> _TASK REQUIREMENTS_:
In the entries below, find the line with "Teresa: [497,394,550,436] ->" and the line with "holiday.py: [49,826,363,975] ->"; give again those lines and every line between them, exactly.

> _GIVEN DATA_:

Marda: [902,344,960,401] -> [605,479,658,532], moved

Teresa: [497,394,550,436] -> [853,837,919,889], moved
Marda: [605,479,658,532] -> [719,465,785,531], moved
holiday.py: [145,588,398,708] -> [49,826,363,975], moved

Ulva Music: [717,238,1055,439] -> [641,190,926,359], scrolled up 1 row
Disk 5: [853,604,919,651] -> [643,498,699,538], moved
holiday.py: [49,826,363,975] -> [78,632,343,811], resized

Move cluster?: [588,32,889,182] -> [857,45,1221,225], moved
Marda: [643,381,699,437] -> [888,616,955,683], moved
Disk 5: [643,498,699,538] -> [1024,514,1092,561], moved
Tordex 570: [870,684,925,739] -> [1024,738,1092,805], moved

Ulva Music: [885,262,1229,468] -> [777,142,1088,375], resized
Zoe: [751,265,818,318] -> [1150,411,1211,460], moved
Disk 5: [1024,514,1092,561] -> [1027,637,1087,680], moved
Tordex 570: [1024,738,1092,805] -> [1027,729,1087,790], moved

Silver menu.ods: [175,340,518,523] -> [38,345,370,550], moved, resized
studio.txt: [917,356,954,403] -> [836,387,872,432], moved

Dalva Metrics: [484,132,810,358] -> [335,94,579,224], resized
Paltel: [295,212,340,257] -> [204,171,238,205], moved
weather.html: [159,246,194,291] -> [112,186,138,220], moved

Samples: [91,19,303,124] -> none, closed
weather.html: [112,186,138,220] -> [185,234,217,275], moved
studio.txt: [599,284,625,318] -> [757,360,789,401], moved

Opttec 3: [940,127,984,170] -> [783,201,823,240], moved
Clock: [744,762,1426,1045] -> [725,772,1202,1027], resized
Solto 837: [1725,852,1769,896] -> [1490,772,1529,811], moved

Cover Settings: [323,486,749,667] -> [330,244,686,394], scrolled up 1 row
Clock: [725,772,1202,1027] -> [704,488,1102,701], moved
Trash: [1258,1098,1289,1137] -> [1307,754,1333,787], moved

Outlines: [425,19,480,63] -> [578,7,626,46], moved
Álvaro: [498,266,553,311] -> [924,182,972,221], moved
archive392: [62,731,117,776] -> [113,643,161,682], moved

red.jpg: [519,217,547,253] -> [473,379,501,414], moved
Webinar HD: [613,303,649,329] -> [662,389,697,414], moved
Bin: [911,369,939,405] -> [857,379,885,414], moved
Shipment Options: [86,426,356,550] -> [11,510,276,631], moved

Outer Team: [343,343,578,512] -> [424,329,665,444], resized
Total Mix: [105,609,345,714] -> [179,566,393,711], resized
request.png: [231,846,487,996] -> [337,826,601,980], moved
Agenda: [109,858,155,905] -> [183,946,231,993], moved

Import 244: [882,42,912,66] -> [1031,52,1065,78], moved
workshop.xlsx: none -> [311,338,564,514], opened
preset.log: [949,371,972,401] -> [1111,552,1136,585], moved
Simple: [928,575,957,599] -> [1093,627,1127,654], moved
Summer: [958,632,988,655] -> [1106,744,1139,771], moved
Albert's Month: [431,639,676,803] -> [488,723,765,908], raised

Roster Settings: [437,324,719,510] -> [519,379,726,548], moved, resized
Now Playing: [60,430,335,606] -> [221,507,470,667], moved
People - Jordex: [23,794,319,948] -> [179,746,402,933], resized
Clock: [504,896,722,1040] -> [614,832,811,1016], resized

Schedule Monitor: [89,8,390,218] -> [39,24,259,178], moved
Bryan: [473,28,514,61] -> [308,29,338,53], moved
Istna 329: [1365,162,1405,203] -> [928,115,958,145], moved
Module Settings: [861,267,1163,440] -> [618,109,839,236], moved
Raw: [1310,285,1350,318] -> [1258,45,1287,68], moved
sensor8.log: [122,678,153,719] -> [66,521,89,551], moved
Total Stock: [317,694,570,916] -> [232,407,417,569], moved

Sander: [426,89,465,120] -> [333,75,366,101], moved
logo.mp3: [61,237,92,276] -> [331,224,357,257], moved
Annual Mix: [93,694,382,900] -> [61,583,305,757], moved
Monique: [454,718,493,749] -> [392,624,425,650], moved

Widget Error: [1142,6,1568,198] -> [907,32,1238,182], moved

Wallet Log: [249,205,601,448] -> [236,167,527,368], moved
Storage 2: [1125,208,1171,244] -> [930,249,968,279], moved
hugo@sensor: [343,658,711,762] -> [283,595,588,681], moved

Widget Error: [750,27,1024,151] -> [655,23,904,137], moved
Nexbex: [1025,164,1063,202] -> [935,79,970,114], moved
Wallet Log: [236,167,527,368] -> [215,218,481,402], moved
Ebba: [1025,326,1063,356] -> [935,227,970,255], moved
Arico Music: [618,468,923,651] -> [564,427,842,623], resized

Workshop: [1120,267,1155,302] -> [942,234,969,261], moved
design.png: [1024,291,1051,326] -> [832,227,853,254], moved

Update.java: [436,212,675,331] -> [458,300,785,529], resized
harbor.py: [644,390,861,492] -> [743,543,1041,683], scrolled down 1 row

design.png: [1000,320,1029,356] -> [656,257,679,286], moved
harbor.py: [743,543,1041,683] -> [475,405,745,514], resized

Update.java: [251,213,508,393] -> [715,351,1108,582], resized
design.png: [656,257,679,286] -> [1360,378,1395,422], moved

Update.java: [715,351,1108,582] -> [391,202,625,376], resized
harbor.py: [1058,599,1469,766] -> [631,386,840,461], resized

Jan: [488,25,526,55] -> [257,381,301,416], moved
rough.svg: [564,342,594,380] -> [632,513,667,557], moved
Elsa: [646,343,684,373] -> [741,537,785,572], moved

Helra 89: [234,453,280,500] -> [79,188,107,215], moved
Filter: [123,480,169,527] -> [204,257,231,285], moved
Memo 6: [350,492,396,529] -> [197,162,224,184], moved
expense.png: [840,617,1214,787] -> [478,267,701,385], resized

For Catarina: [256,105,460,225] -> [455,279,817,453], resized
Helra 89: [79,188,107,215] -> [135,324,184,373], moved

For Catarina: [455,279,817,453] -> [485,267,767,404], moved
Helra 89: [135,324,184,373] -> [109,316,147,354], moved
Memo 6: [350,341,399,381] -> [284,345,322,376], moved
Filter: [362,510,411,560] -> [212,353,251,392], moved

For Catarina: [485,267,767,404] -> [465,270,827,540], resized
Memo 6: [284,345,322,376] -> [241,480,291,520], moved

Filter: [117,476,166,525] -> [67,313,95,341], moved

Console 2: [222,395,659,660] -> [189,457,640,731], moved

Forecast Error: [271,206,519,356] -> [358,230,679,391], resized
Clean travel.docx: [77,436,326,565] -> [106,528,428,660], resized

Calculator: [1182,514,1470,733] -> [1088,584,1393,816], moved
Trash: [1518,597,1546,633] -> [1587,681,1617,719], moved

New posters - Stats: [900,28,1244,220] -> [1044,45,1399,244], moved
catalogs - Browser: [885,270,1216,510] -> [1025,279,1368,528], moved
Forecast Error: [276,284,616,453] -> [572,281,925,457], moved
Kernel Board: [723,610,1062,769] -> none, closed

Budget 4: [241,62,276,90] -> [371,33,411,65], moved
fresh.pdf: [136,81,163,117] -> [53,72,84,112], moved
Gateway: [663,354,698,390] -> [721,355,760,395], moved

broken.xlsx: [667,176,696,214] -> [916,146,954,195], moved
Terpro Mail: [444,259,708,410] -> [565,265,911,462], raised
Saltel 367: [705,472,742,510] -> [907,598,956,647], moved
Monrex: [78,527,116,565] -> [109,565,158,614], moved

> _FINISHED EXERCISE_:
Teresa: [497,394,550,436] -> [853,837,919,889], moved
Marda: [605,479,658,532] -> [719,465,785,531], moved
holiday.py: [145,588,398,708] -> [49,826,363,975], moved

Ulva Music: [717,238,1055,439] -> [641,190,926,359], scrolled up 1 row
Disk 5: [853,604,919,651] -> [643,498,699,538], moved
holiday.py: [49,826,363,975] -> [78,632,343,811], resized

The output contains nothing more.